◆ ASSIGNMENT ◆
Return the lines beginning at the one that contains "(221, 520) = (391, 577): orange" and continuing to the end of the entries, including both ends, exactly as written and nothing else.

DATA FOR THIS EXERCISE section start

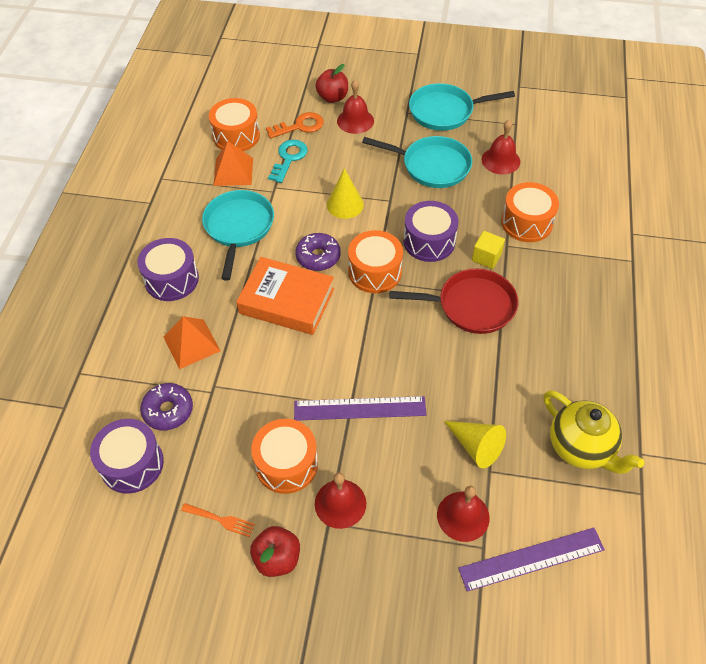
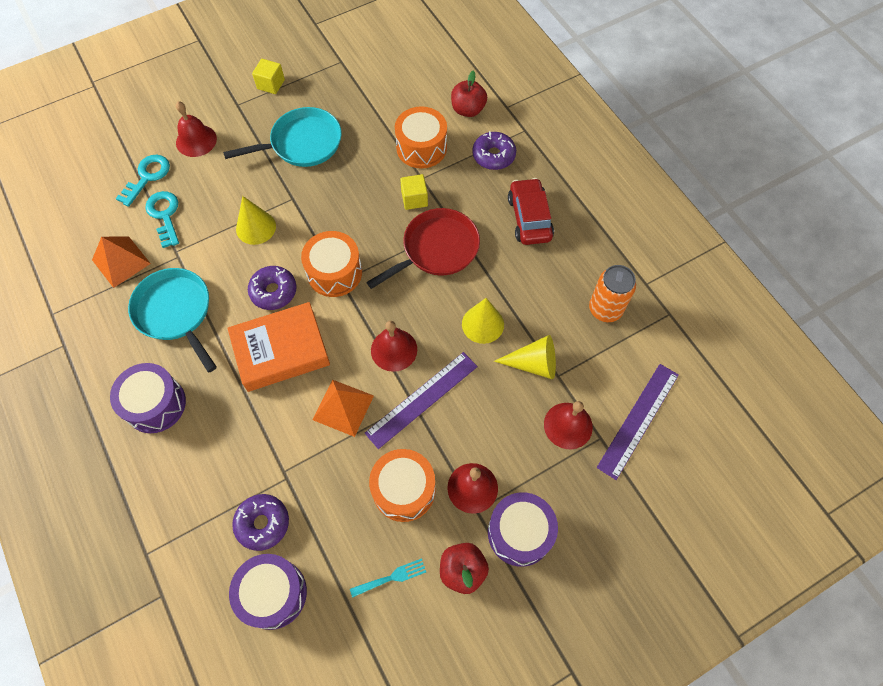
camera: 40 degrees left, 10 degrees up
(191, 344) = (229, 449): orange pyramid -> orange pyramid (343, 407)
(221, 520) = (391, 577): orange fork -> turquoise fork
(236, 136) = (92, 224): orange drum -> none
(300, 126) = (147, 177): orange key -> turquoise key
(332, 97) = (154, 129): red apple -> red apple (468, 110)
(429, 241) = (357, 215): purple drum -> purple drum (519, 533)
(445, 111) = (271, 84): turquoise pan -> yellow cube
(460, 386) = (482, 324): none -> yellow cone
(500, 160) = (356, 103): red bell -> red bell (394, 349)
(574, 331) = (529, 218): none -> red car
(581, 448) = (605, 309): yellow teapot -> orange can
(585, 264) = (493, 155): none -> purple donut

DATA FOR THIS EXERCISE section end

◆ ANSWER TO THIS TASK ◆
(221, 520) = (391, 577): orange fork -> turquoise fork
(236, 136) = (92, 224): orange drum -> none
(300, 126) = (147, 177): orange key -> turquoise key
(332, 97) = (154, 129): red apple -> red apple (468, 110)
(429, 241) = (357, 215): purple drum -> purple drum (519, 533)
(445, 111) = (271, 84): turquoise pan -> yellow cube
(460, 386) = (482, 324): none -> yellow cone
(500, 160) = (356, 103): red bell -> red bell (394, 349)
(574, 331) = (529, 218): none -> red car
(581, 448) = (605, 309): yellow teapot -> orange can
(585, 264) = (493, 155): none -> purple donut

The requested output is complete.